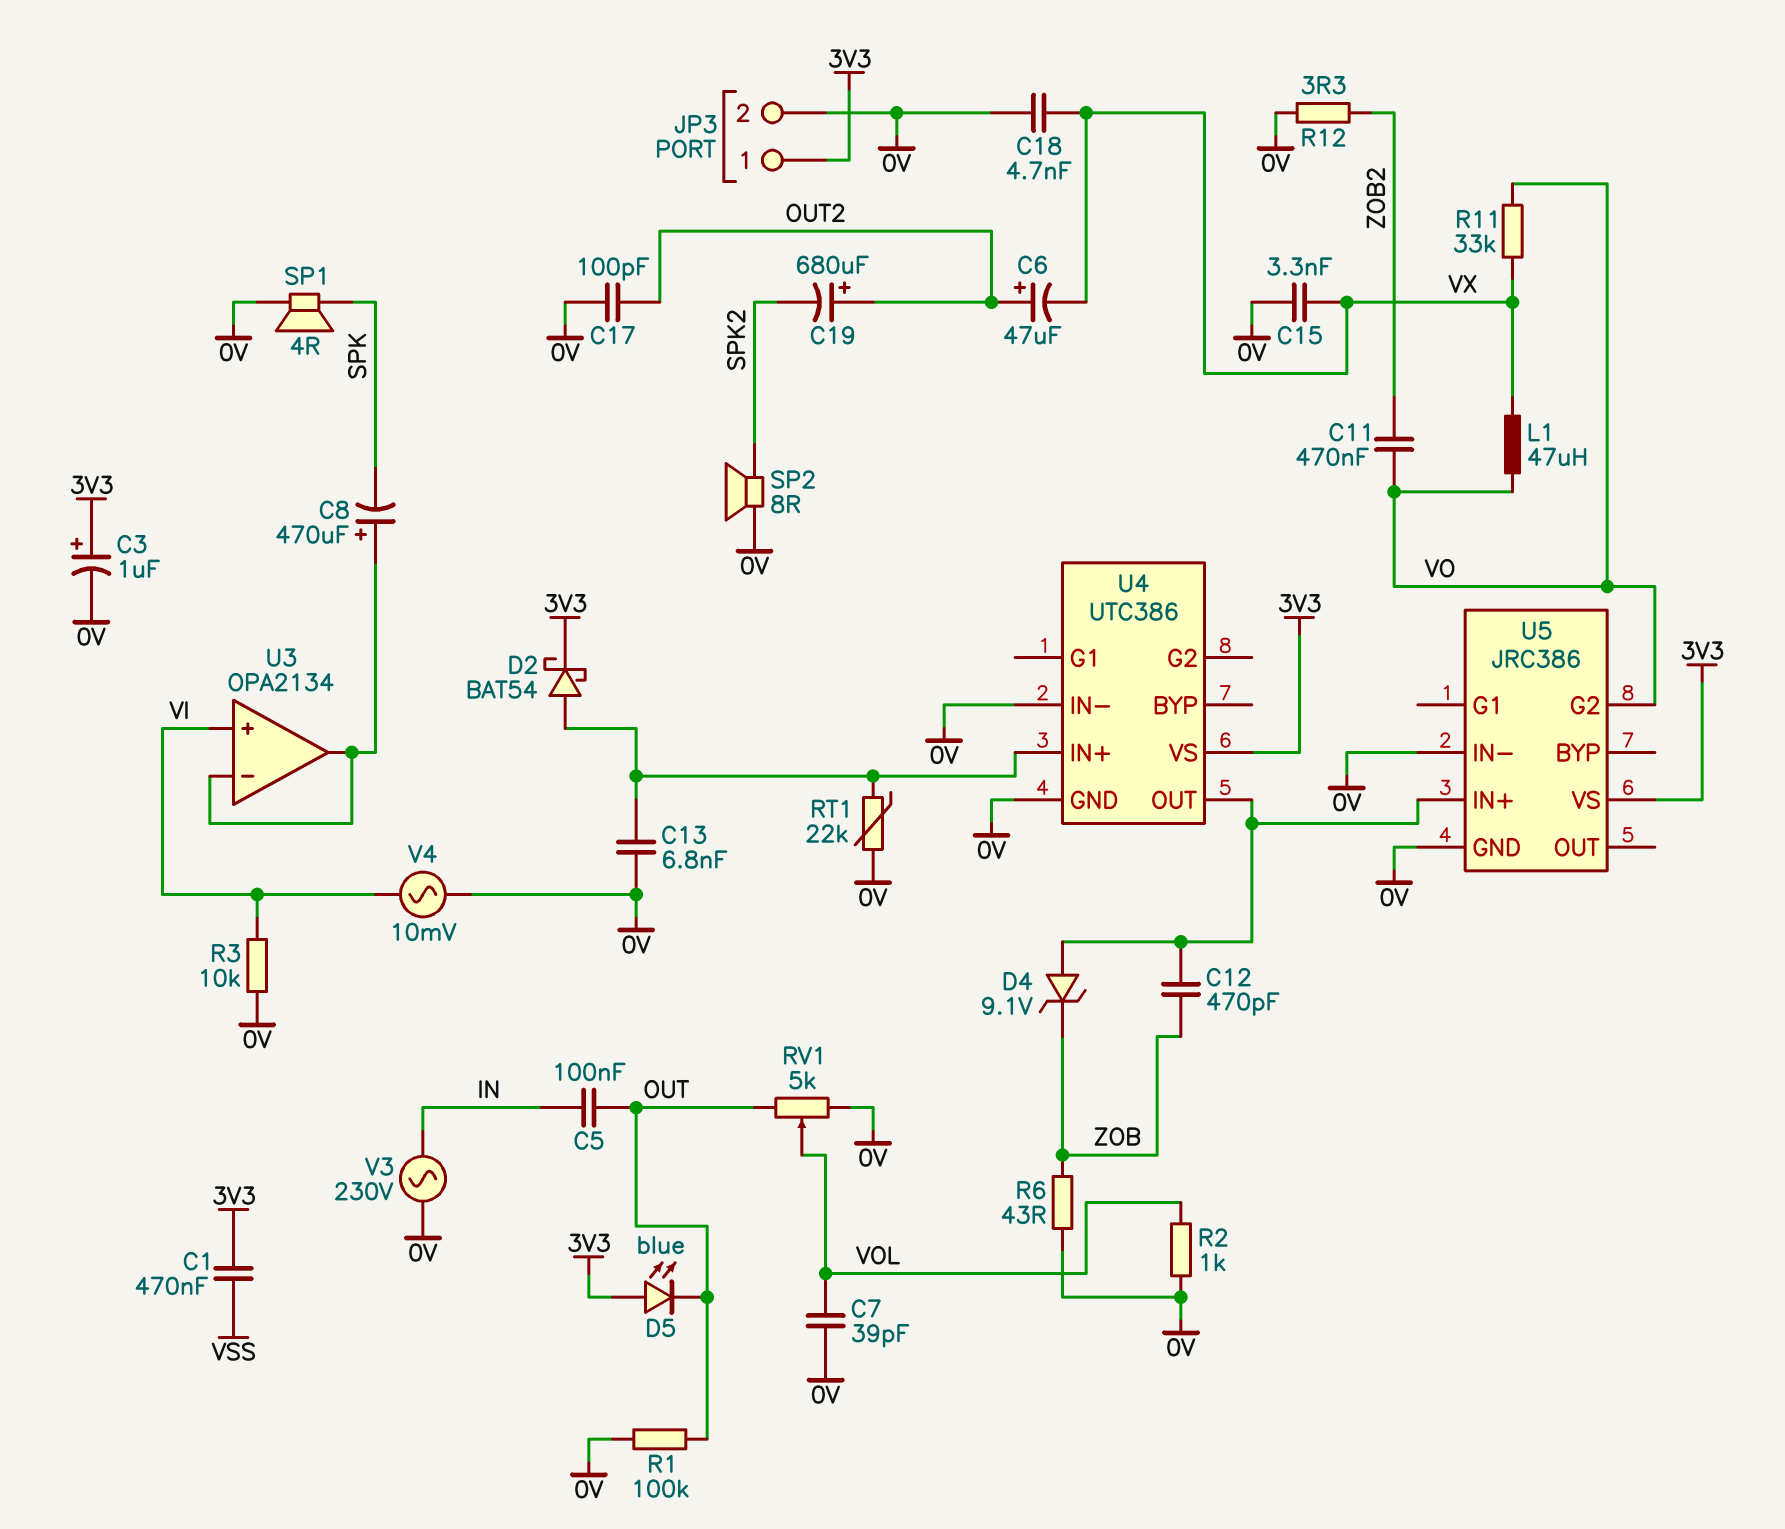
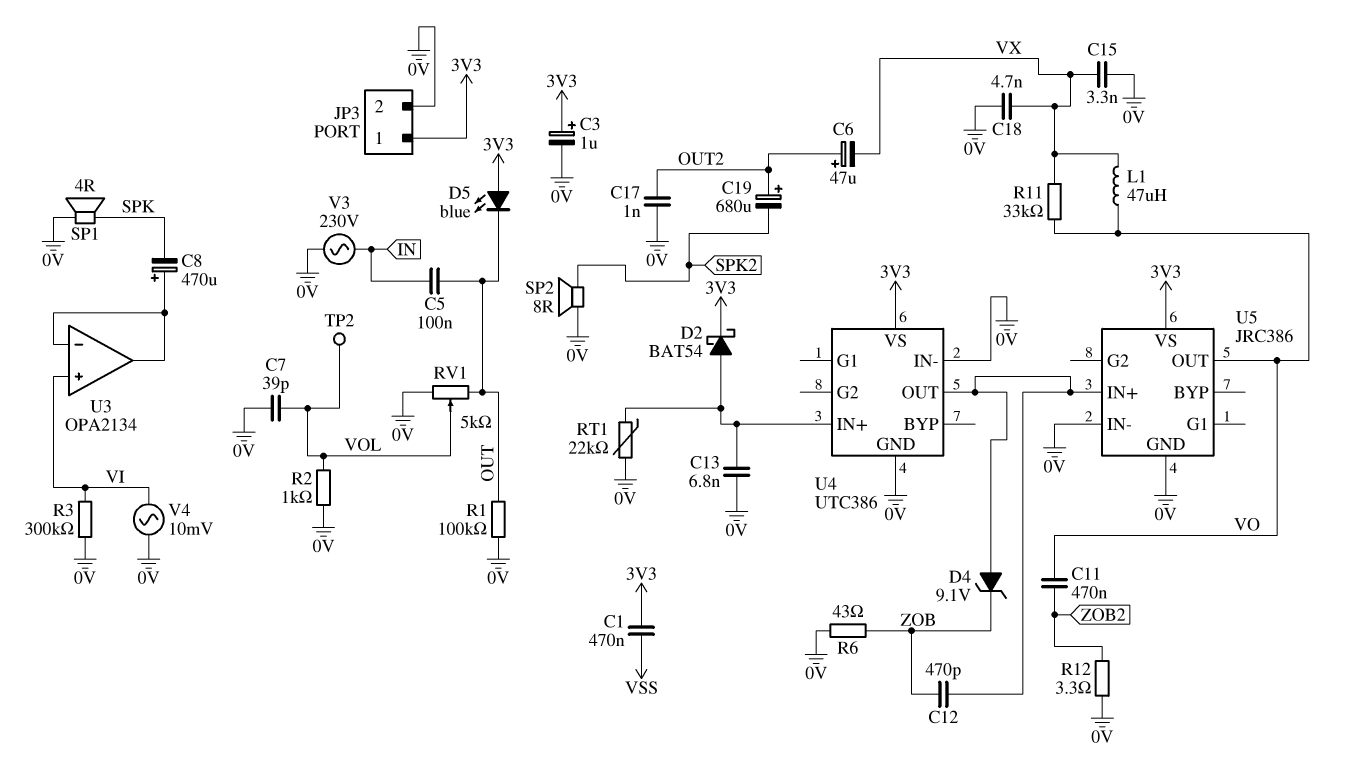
C17: 100pF (0V, OUT2) -> 1nF (0V, OUT2)
R3: 10k (0V, VI) -> 300k (0V, VI)
TP2: none -> test point (VOL)
U5 pin G2: VO -> none
U5 pin OUT: none -> VO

----

Problem:
In the entries above, find each line containing the string "none" and copy it.

Answer area:
TP2: none -> test point (VOL)
U5 pin G2: VO -> none
U5 pin OUT: none -> VO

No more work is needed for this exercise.